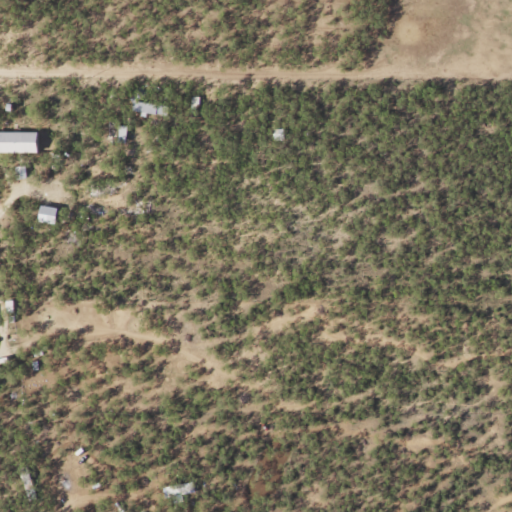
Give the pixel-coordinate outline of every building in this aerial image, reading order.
[(131,114),(165,114),(165,103),(131,103),(131,114)] [(105,142),(124,144),(125,123),(106,122),(105,142)] [(0,153),(34,153),(34,133),(0,133),(0,153)] [(19,166),(19,177),(28,177),(28,166),(19,166)] [(52,225),(54,209),(38,207),(36,223),(52,225)]
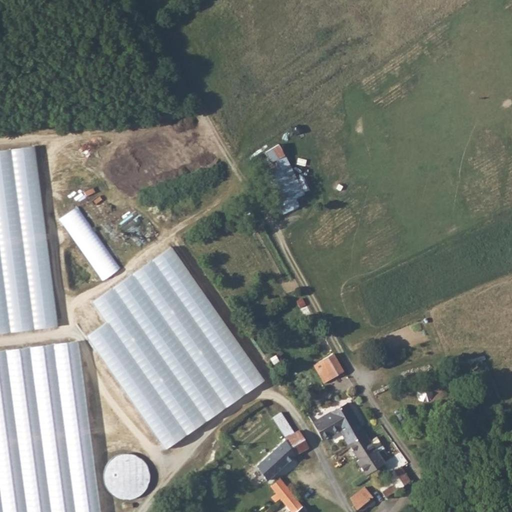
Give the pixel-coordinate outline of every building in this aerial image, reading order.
[(33,146),(0,150),(0,333),(56,326),(33,146)] [(277,162),(261,170),(284,214),(299,206),(277,162)] [(119,268),(77,206),(60,217),(103,279),(119,268)] [(170,247),(91,301),(105,321),(84,335),(163,449),(262,380),(170,247)] [(95,511),(73,342),(0,351),(0,511),(95,511)] [(333,354),(314,366),(325,384),(334,378),(333,377),(343,372),(333,354)] [(349,404),(313,424),(323,441),(341,431),(349,444),(366,434),(349,404)] [(274,417),(287,438),(294,433),(282,412),(274,417)] [(287,438),(285,439),(295,455),(309,447),(299,430),(294,433),(287,438)] [(366,434),(349,444),(359,460),(357,461),(366,476),(384,464),(379,456),(384,453),(385,450),(378,439),(375,439),(370,442),(366,434)] [(285,439),(254,465),(259,472),(266,479),(295,455),(285,439)] [(106,496),(146,498),(148,456),(108,454),(106,496)] [(229,497),(259,472),(254,465),(250,468),(245,460),(218,484),(229,497)] [(388,474),(391,479),(398,490),(408,483),(399,467),(388,474)] [(280,478),(270,485),(276,492),(286,485),(280,478)] [(391,479),(379,487),(382,493),(385,498),(397,490),(398,490),(391,479)] [(286,485),(276,492),(280,498),(290,490),(286,485)] [(363,487),(350,497),(354,505),(352,507),(355,511),(365,503),(368,505),(369,506),(371,506),(372,505),(374,504),(373,501),(370,494),(363,487)] [(290,490),(280,498),(282,500),(291,511),(294,511),(302,506),(290,490)]
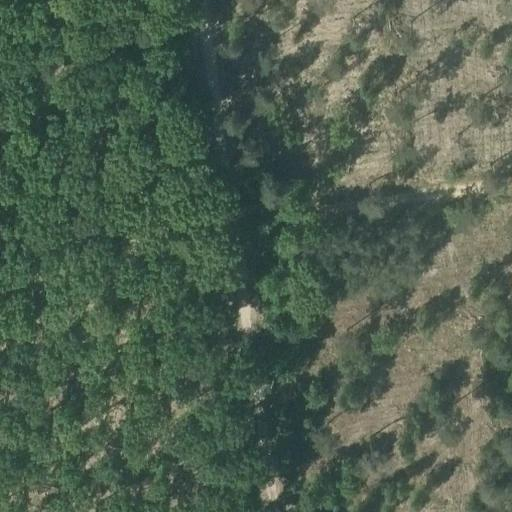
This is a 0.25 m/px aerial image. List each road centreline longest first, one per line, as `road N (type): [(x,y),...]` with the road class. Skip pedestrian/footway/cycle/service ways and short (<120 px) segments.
road 1 (track): [(244,178),(294,511)]
road 2 (track): [(244,178),(511,137)]
road 3 (track): [(0,215),(225,181)]
road 4 (track): [(216,0),(244,178)]
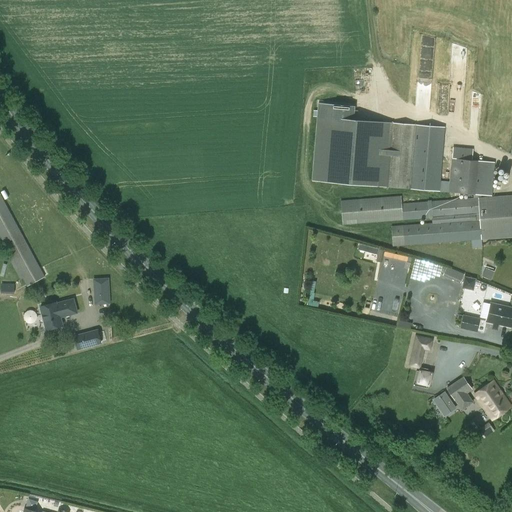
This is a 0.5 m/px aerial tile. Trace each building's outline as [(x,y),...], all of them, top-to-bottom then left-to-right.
[(312,181),(386,187),(391,123),(354,121),(355,106),(318,103),(312,181)] [(443,127),(391,123),(386,187),(409,189),(439,192),(449,192),(491,195),(493,162),(472,160),(473,149),(452,147),(452,158),(451,158),(450,181),(440,181),(443,127)] [(0,194),(0,193),(0,235),(27,286),(45,277),(0,194)] [(343,225),(432,217),(432,223),(403,227),(391,227),(393,246),(404,245),(472,240),(472,249),(481,248),(481,240),(511,237),(511,195),(478,198),(430,201),(401,203),(401,196),(341,200),(343,225)] [(443,275),(460,283),(464,274),(447,266),(443,275)] [(486,268),(482,276),(491,280),(494,272),(486,268)] [(465,275),(463,287),(475,289),(477,278),(465,275)] [(95,303),(110,303),(109,279),(94,279),(95,303)] [(41,307),(47,330),(63,326),(61,317),(78,313),(74,299),(57,304),(57,303),(41,307)] [(511,308),(491,304),(487,321),(511,326),(511,308)] [(460,328),(477,332),(481,318),(463,314),(460,328)] [(102,343),(98,330),(75,336),(78,349),(102,343)] [(410,366),(411,367),(421,369),(425,349),(431,350),(433,338),(415,335),(409,365),(410,366)] [(416,371),(413,385),(430,389),(433,374),(416,371)] [(463,376),(446,388),(462,410),(473,402),(467,393),(473,389),(463,376)] [(509,407),(493,382),(475,394),(491,419),(509,407)] [(433,400),(444,416),(456,408),(445,392),(433,400)]
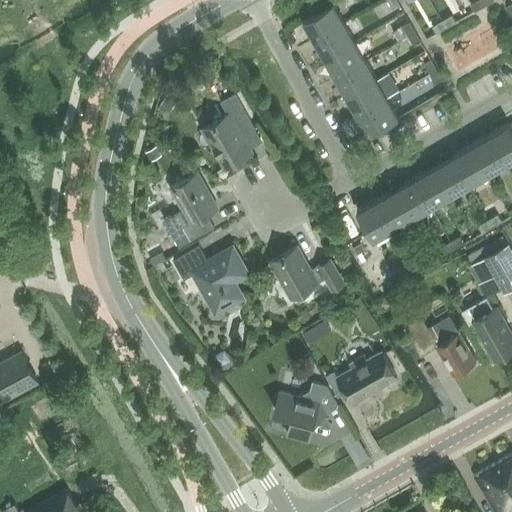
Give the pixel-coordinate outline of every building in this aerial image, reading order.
[(484,5),(481,0),(477,0),(471,4),(475,11),(484,5)] [(304,19),(315,39),(344,22),(333,2),(304,19)] [(443,20),(447,27),(456,22),(452,14),(443,20)] [(447,27),(443,20),(433,25),(437,32),(447,27)] [(408,35),(416,31),(410,21),(403,25),(408,35)] [(326,57),(355,41),(344,22),(315,39),(326,57)] [(416,31),(408,35),(414,45),(421,41),(416,31)] [(355,41),(326,57),(336,76),(366,59),(355,41)] [(347,95),(376,78),(366,59),(336,76),(347,95)] [(430,73),(437,68),(432,59),(424,63),(430,73)] [(437,68),(430,73),(435,82),(442,78),(437,68)] [(376,78),(347,95),(358,114),(387,97),(376,78)] [(172,85),(161,103),(170,109),(182,91),(172,85)] [(252,152),(242,135),(255,127),(235,93),(221,101),(228,114),(214,122),(215,124),(203,130),(225,168),(252,152)] [(387,97),(358,114),(369,133),(398,116),(387,97)] [(489,134),(506,163),(511,159),(511,127),(509,122),(489,134)] [(506,163),(489,134),(471,144),(488,174),(506,163)] [(488,174),(471,144),(452,155),(469,185),(488,174)] [(156,146),(147,151),(152,159),(161,154),(156,146)] [(469,185),(452,155),(433,166),(450,195),(469,185)] [(450,195),(433,166),(414,177),(431,206),(450,195)] [(171,187),(183,208),(164,219),(180,246),(215,226),(207,214),(218,208),(197,172),(171,187)] [(431,206),(414,177),(396,187),(412,217),(431,206)] [(412,217),(396,187),(377,198),(394,228),(412,217)] [(394,228),(377,198),(357,209),(374,239),(394,228)] [(488,220),(492,227),(502,221),(498,214),(488,220)] [(492,227),(488,220),(479,225),(483,232),(492,227)] [(154,251),(168,245),(161,229),(147,235),(154,251)] [(451,241),(455,248),(465,243),(461,236),(451,241)] [(455,248),(451,241),(442,246),(446,253),(455,248)] [(362,242),(354,246),(363,261),(367,259),(363,251),(366,249),(362,242)] [(199,244),(173,259),(184,279),(195,273),(216,311),(243,296),(234,281),(248,273),(233,247),(208,260),(199,244)] [(487,257),(496,273),(506,290),(511,286),(511,247),(510,244),(487,257)] [(271,261),(292,297),(326,278),(333,289),(344,283),(331,258),(311,270),(297,246),(271,261)] [(482,247),(467,255),(471,263),(478,259),(485,256),(486,255),(482,247)] [(162,251),(150,258),(154,264),(166,257),(162,251)] [(495,274),(485,256),(478,259),(471,263),(470,264),(480,282),(495,274)] [(417,267),(421,275),(431,269),(426,262),(417,267)] [(421,275),(417,267),(407,273),(411,280),(421,275)] [(394,293),(393,305),(406,306),(407,294),(394,293)] [(488,296),(463,310),(470,323),(474,321),(495,359),(511,348),(511,331),(498,306),(495,308),(488,296)] [(383,298),(383,306),(393,307),(393,298),(383,298)] [(415,340),(423,353),(437,345),(455,374),(461,371),(462,374),(474,367),(472,364),(477,361),(450,315),(429,328),(420,313),(404,322),(415,340)] [(401,317),(391,323),(405,346),(415,340),(404,322),(401,317)] [(312,326),(303,332),(309,342),(318,337),(312,326)] [(225,350),(213,356),(220,367),(222,366),(233,360),(235,359),(225,350)] [(327,375),(338,396),(346,391),(352,402),(397,376),(383,350),(367,359),(365,355),(351,363),(353,367),(338,376),(335,370),(327,375)] [(0,362),(0,401),(38,381),(21,351),(0,362)] [(281,391),(276,410),(293,415),(288,434),(309,440),(314,420),(323,423),(326,413),(338,406),(339,403),(328,384),(313,380),(311,389),(300,396),(281,391)] [(511,511),(511,455),(475,476),(494,511),(511,511)] [(28,511),(84,511),(80,503),(77,505),(67,489),(28,511)] [(8,507),(1,511),(24,511),(26,511),(24,508),(20,510),(15,503),(12,505),(10,501),(6,504),(8,507)]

□ □ □ □ □

▶ **Written problem**: Give the entries from the line with "This is a 0.25" to the line with "road 3 (track): [(0,215),(225,181)]", both included, as a JSON list of strings with one string per line and blank lines omitted.

▶ **The result**:
[
  "This is a 0.25 m/px aerial image. List each road centreline longest first, one per line, as `road N (type): [(x,y),...]` with the road class. Skip pedestrian/footway/cycle/service ways and short (<120 px) segments.",
  "road 1 (track): [(244,178),(294,511)]",
  "road 2 (track): [(244,178),(511,137)]",
  "road 3 (track): [(0,215),(225,181)]"
]